Provided records>
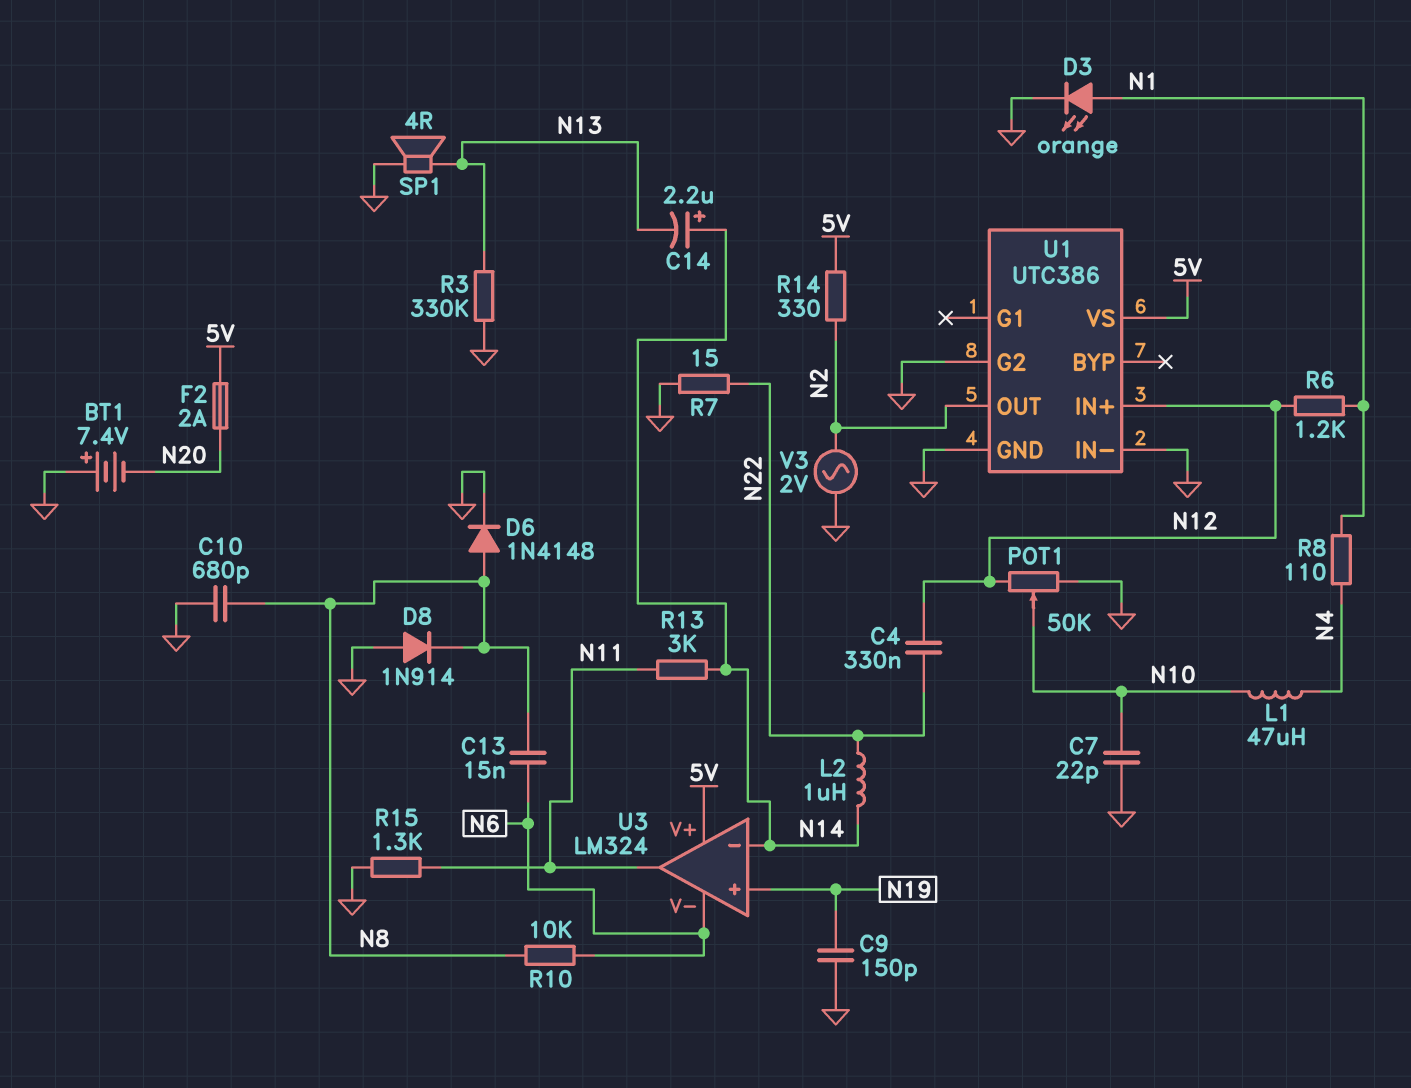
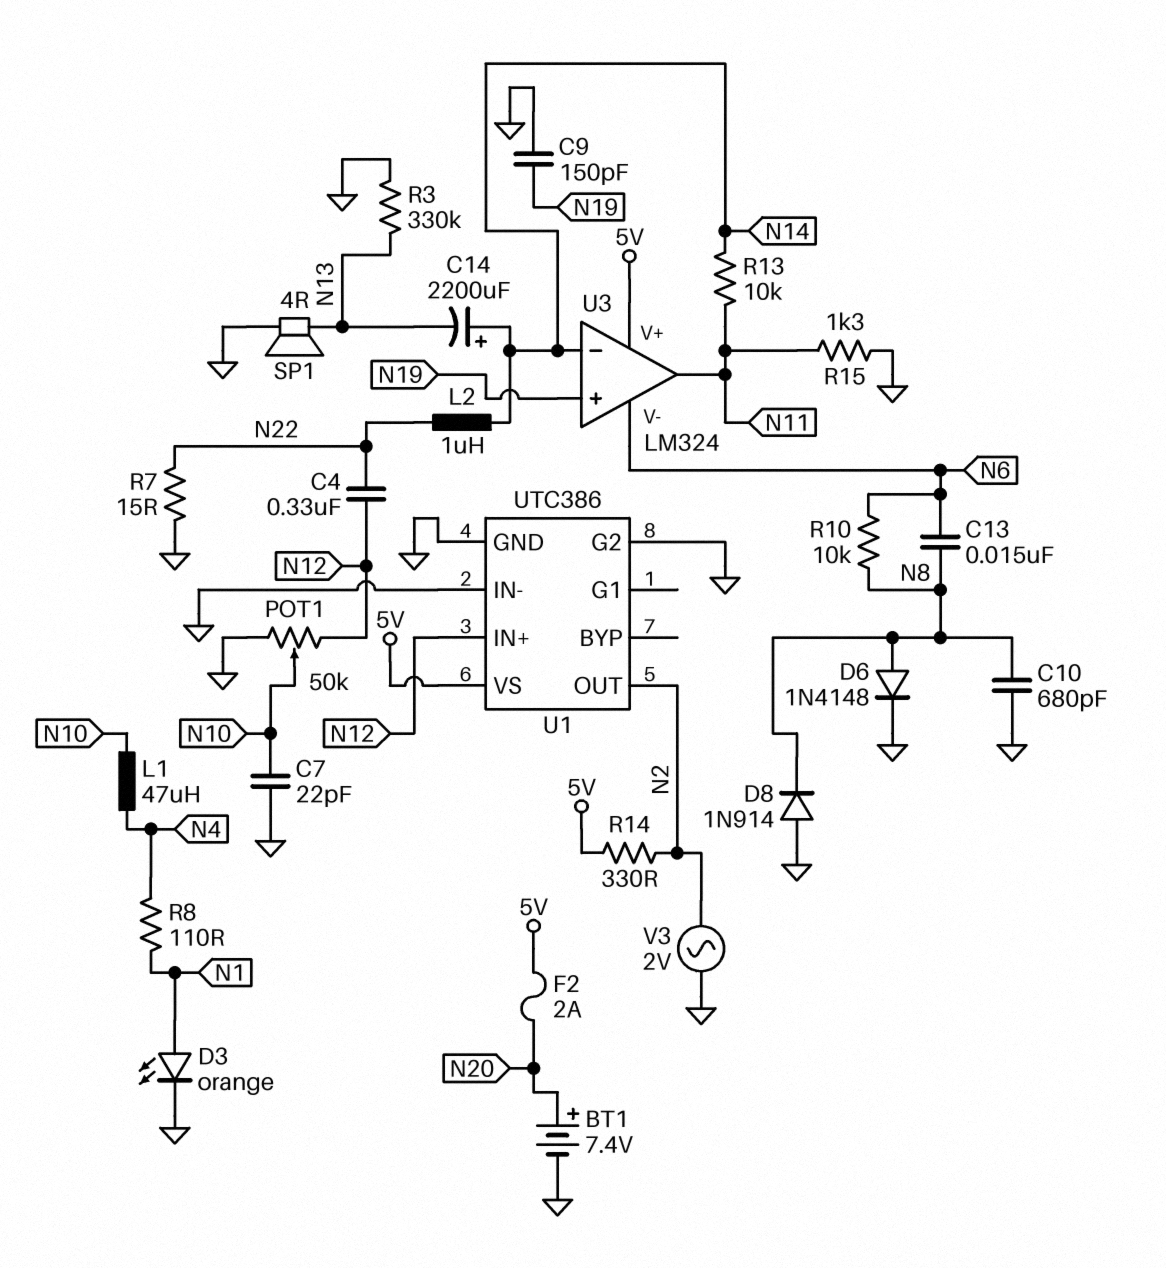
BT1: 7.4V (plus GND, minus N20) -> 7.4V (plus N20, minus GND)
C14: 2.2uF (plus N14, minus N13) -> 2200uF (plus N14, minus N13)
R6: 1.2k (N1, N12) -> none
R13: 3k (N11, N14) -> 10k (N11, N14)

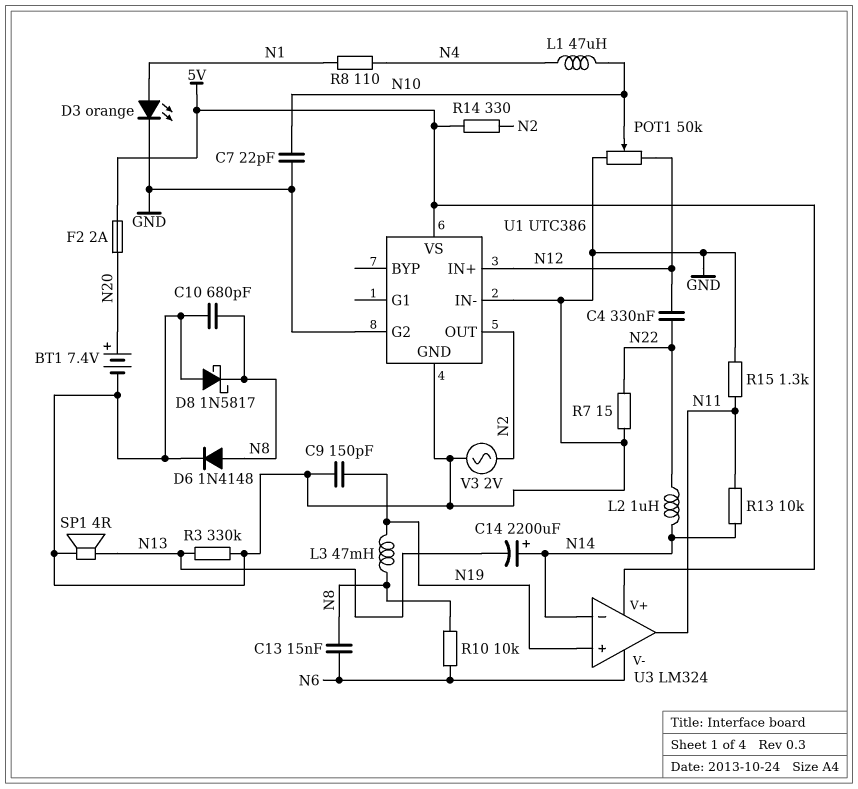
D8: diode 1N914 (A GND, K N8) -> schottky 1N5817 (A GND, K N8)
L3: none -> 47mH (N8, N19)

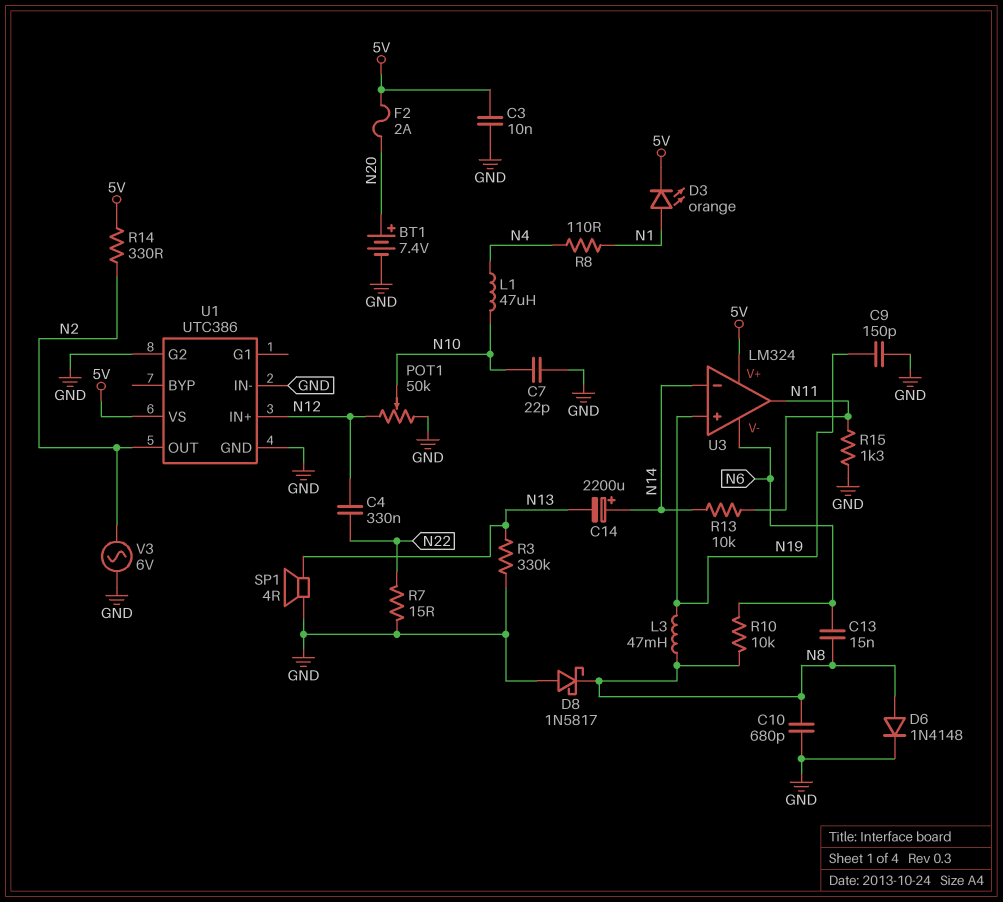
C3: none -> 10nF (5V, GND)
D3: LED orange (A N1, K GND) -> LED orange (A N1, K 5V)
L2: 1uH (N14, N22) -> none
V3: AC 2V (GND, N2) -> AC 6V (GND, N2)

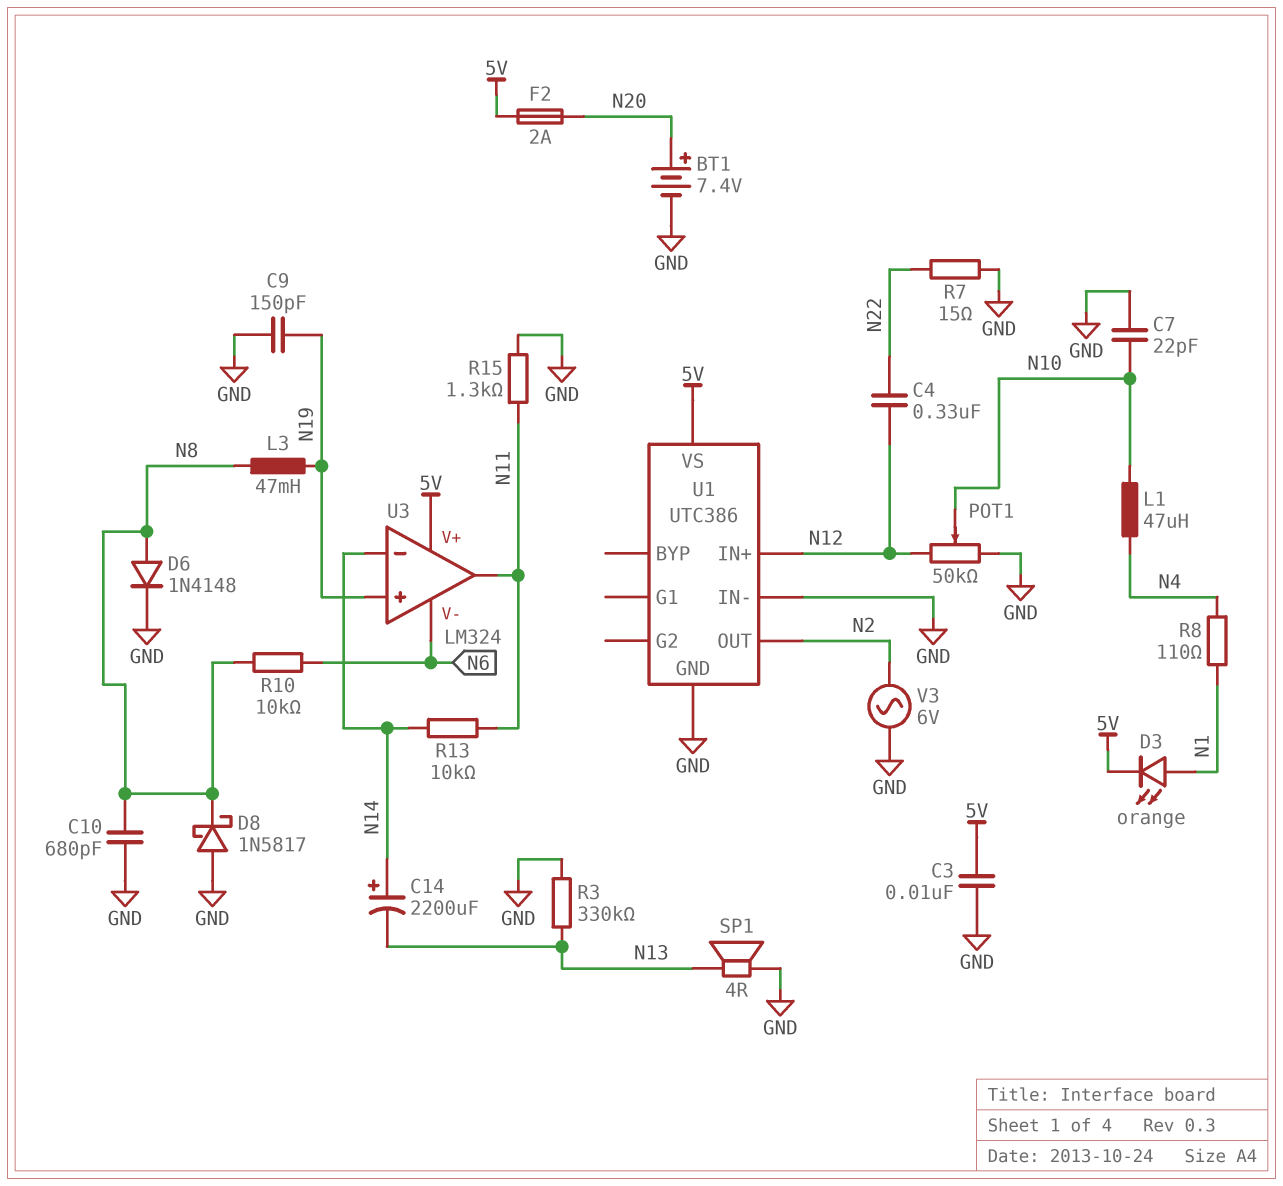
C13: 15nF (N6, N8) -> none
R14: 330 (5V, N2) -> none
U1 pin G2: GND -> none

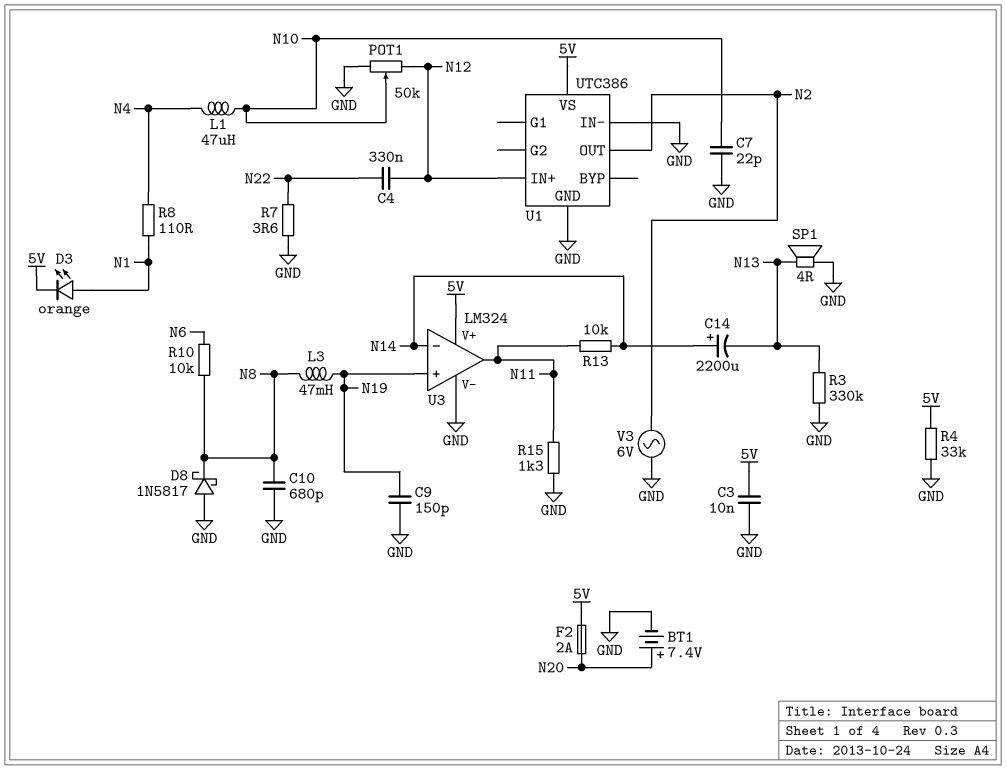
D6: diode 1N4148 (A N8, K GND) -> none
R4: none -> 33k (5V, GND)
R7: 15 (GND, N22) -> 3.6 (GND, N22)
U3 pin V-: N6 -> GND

Task objective> Write out each entry exactly; any pictures stay out of the copy.

Solution>
BT1: 7.4V (plus GND, minus N20) -> 7.4V (plus N20, minus GND)
C14: 2.2uF (plus N14, minus N13) -> 2200uF (plus N14, minus N13)
R6: 1.2k (N1, N12) -> none
R13: 3k (N11, N14) -> 10k (N11, N14)

D8: diode 1N914 (A GND, K N8) -> schottky 1N5817 (A GND, K N8)
L3: none -> 47mH (N8, N19)

C3: none -> 10nF (5V, GND)
D3: LED orange (A N1, K GND) -> LED orange (A N1, K 5V)
L2: 1uH (N14, N22) -> none
V3: AC 2V (GND, N2) -> AC 6V (GND, N2)

C13: 15nF (N6, N8) -> none
R14: 330 (5V, N2) -> none
U1 pin G2: GND -> none

D6: diode 1N4148 (A N8, K GND) -> none
R4: none -> 33k (5V, GND)
R7: 15 (GND, N22) -> 3.6 (GND, N22)
U3 pin V-: N6 -> GND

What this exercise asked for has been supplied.